_WORK TO COMPLETE_: From the entries that follow, report every line in which "toothbrush" occurs.

_INPUT MATERIAL_:
Segment Open
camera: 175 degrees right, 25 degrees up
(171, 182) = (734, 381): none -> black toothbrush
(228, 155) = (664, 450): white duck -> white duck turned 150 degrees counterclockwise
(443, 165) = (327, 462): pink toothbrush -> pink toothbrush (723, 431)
Segment Closed
Segment Open
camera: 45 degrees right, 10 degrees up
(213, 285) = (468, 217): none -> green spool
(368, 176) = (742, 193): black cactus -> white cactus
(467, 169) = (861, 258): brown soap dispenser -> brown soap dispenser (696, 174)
Segment Closed
_YOUR SOLUTION_:
(171, 182) = (734, 381): none -> black toothbrush
(443, 165) = (327, 462): pink toothbrush -> pink toothbrush (723, 431)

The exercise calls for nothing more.